§ **What to do**: Scan the records below. Copy every line in which the word "size" appears.

Source information below:

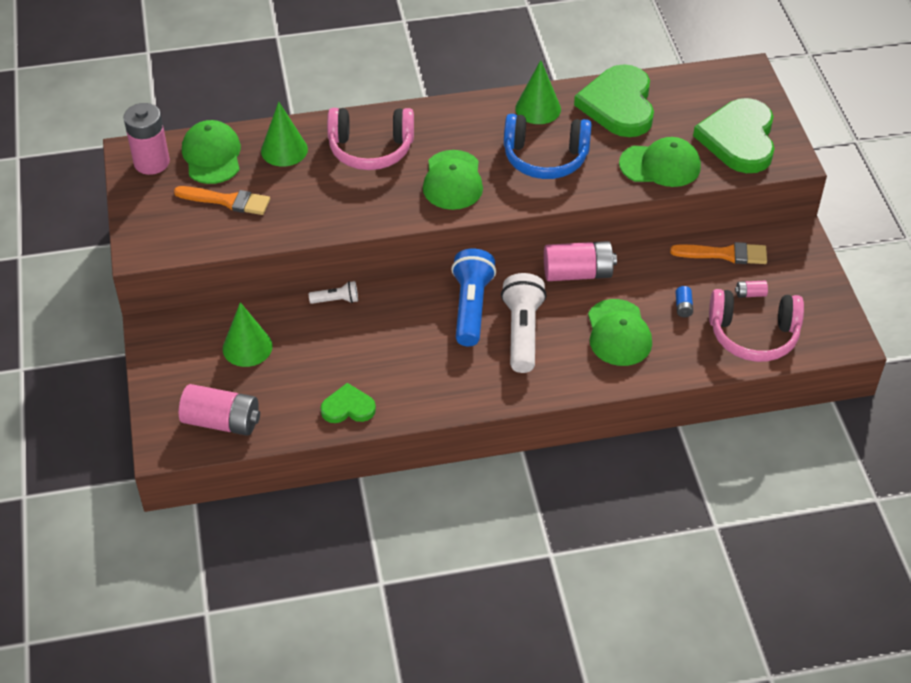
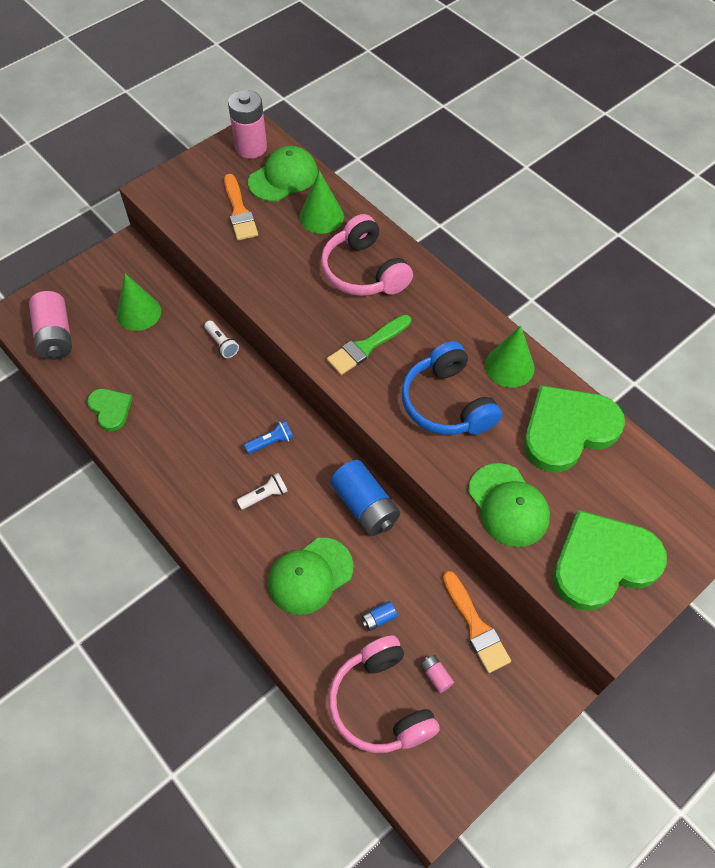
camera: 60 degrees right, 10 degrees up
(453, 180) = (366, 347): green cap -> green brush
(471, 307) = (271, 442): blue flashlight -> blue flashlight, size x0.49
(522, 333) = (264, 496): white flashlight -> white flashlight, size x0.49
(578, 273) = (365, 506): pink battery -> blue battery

End of Source information.

§ **Response for this exercise**:
(471, 307) = (271, 442): blue flashlight -> blue flashlight, size x0.49
(522, 333) = (264, 496): white flashlight -> white flashlight, size x0.49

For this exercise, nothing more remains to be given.